Where the string "drum" appears in a line of the data, show that line.

» **GIVEN INFORMATION**:
━━━━━━━━

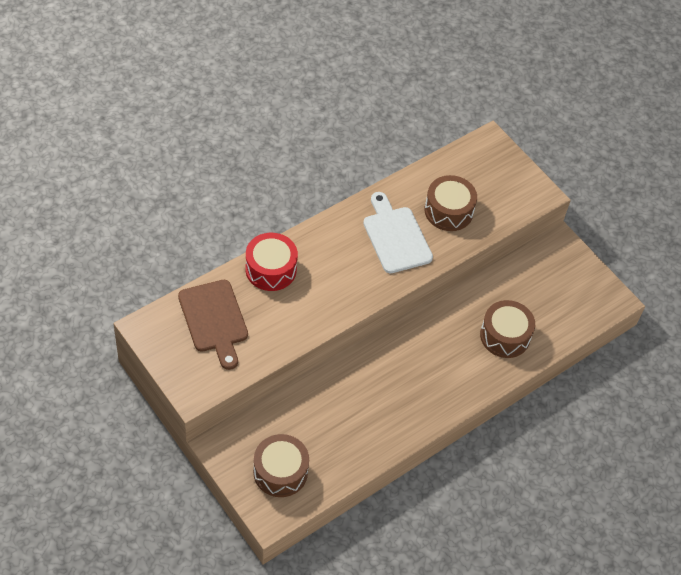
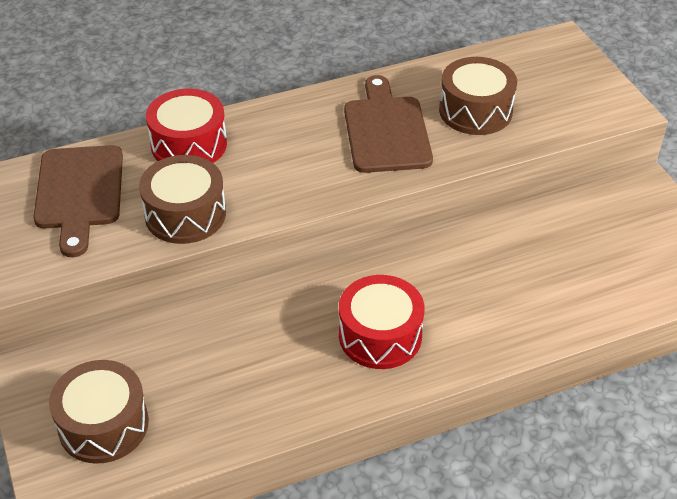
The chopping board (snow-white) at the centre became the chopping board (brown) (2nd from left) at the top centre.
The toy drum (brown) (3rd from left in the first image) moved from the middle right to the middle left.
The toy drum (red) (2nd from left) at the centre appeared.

━━━━━━━━

» **EXERCISE RESPONSE**:
The toy drum (brown) (3rd from left in the first image) moved from the middle right to the middle left.
The toy drum (red) (2nd from left) at the centre appeared.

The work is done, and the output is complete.